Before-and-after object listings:
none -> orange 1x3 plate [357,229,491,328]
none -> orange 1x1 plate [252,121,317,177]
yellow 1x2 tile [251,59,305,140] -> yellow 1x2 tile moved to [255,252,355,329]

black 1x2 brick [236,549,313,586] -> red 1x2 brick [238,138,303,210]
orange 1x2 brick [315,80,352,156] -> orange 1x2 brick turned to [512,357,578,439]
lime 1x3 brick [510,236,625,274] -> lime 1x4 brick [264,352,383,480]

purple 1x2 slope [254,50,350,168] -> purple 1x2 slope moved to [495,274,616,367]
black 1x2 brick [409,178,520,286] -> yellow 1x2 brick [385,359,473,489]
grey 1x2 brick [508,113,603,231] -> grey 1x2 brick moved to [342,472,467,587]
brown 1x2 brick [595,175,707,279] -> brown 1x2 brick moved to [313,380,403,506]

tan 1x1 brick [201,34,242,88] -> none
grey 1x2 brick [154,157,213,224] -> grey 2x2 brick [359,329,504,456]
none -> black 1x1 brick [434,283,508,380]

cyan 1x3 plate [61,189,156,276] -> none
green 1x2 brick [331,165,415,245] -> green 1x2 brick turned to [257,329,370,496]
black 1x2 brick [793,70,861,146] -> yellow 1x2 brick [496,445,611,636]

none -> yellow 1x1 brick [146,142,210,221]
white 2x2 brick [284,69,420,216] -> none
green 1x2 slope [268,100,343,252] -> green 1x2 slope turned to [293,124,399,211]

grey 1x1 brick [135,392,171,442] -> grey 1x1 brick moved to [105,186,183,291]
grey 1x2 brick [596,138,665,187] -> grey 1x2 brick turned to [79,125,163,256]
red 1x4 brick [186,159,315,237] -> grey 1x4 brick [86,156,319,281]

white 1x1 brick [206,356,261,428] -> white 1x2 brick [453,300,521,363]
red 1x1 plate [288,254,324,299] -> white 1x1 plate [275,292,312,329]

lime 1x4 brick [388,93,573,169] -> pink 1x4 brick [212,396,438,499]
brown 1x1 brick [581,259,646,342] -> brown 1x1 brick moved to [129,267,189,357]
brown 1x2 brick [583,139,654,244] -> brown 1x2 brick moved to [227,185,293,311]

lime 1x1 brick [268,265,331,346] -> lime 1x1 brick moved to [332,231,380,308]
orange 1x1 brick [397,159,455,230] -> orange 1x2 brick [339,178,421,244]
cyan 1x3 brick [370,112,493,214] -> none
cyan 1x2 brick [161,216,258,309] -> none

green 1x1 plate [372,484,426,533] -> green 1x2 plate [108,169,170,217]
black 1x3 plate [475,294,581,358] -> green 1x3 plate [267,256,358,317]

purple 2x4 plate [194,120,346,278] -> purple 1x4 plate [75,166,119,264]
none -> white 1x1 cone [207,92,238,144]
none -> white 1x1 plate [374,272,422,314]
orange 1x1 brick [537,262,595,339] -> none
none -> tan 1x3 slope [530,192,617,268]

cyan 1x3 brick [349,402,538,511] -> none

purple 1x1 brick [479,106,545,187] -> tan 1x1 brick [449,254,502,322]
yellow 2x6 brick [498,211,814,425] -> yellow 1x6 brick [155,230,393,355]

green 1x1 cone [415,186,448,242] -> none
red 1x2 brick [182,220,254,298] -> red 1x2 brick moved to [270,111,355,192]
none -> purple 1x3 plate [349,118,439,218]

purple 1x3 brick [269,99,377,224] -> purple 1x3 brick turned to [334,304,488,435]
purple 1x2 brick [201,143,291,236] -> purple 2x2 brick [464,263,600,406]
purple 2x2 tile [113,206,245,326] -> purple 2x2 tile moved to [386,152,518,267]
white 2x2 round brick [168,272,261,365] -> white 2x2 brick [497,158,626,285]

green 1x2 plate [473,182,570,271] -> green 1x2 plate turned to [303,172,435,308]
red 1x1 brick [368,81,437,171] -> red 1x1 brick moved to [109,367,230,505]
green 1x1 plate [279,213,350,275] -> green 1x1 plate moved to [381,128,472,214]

■ **Your instructions**: Every record should be repeated exactly; please leave none out.

■ **Task result**:
none -> orange 1x3 plate [357,229,491,328]
none -> orange 1x1 plate [252,121,317,177]
yellow 1x2 tile [251,59,305,140] -> yellow 1x2 tile moved to [255,252,355,329]

black 1x2 brick [236,549,313,586] -> red 1x2 brick [238,138,303,210]
orange 1x2 brick [315,80,352,156] -> orange 1x2 brick turned to [512,357,578,439]
lime 1x3 brick [510,236,625,274] -> lime 1x4 brick [264,352,383,480]

purple 1x2 slope [254,50,350,168] -> purple 1x2 slope moved to [495,274,616,367]
black 1x2 brick [409,178,520,286] -> yellow 1x2 brick [385,359,473,489]
grey 1x2 brick [508,113,603,231] -> grey 1x2 brick moved to [342,472,467,587]
brown 1x2 brick [595,175,707,279] -> brown 1x2 brick moved to [313,380,403,506]

tan 1x1 brick [201,34,242,88] -> none
grey 1x2 brick [154,157,213,224] -> grey 2x2 brick [359,329,504,456]
none -> black 1x1 brick [434,283,508,380]

cyan 1x3 plate [61,189,156,276] -> none
green 1x2 brick [331,165,415,245] -> green 1x2 brick turned to [257,329,370,496]
black 1x2 brick [793,70,861,146] -> yellow 1x2 brick [496,445,611,636]

none -> yellow 1x1 brick [146,142,210,221]
white 2x2 brick [284,69,420,216] -> none
green 1x2 slope [268,100,343,252] -> green 1x2 slope turned to [293,124,399,211]

grey 1x1 brick [135,392,171,442] -> grey 1x1 brick moved to [105,186,183,291]
grey 1x2 brick [596,138,665,187] -> grey 1x2 brick turned to [79,125,163,256]
red 1x4 brick [186,159,315,237] -> grey 1x4 brick [86,156,319,281]

white 1x1 brick [206,356,261,428] -> white 1x2 brick [453,300,521,363]
red 1x1 plate [288,254,324,299] -> white 1x1 plate [275,292,312,329]

lime 1x4 brick [388,93,573,169] -> pink 1x4 brick [212,396,438,499]
brown 1x1 brick [581,259,646,342] -> brown 1x1 brick moved to [129,267,189,357]
brown 1x2 brick [583,139,654,244] -> brown 1x2 brick moved to [227,185,293,311]

lime 1x1 brick [268,265,331,346] -> lime 1x1 brick moved to [332,231,380,308]
orange 1x1 brick [397,159,455,230] -> orange 1x2 brick [339,178,421,244]
cyan 1x3 brick [370,112,493,214] -> none
cyan 1x2 brick [161,216,258,309] -> none

green 1x1 plate [372,484,426,533] -> green 1x2 plate [108,169,170,217]
black 1x3 plate [475,294,581,358] -> green 1x3 plate [267,256,358,317]

purple 2x4 plate [194,120,346,278] -> purple 1x4 plate [75,166,119,264]
none -> white 1x1 cone [207,92,238,144]
none -> white 1x1 plate [374,272,422,314]
orange 1x1 brick [537,262,595,339] -> none
none -> tan 1x3 slope [530,192,617,268]

cyan 1x3 brick [349,402,538,511] -> none

purple 1x1 brick [479,106,545,187] -> tan 1x1 brick [449,254,502,322]
yellow 2x6 brick [498,211,814,425] -> yellow 1x6 brick [155,230,393,355]

green 1x1 cone [415,186,448,242] -> none
red 1x2 brick [182,220,254,298] -> red 1x2 brick moved to [270,111,355,192]
none -> purple 1x3 plate [349,118,439,218]

purple 1x3 brick [269,99,377,224] -> purple 1x3 brick turned to [334,304,488,435]
purple 1x2 brick [201,143,291,236] -> purple 2x2 brick [464,263,600,406]
purple 2x2 tile [113,206,245,326] -> purple 2x2 tile moved to [386,152,518,267]
white 2x2 round brick [168,272,261,365] -> white 2x2 brick [497,158,626,285]

green 1x2 plate [473,182,570,271] -> green 1x2 plate turned to [303,172,435,308]
red 1x1 brick [368,81,437,171] -> red 1x1 brick moved to [109,367,230,505]
green 1x1 plate [279,213,350,275] -> green 1x1 plate moved to [381,128,472,214]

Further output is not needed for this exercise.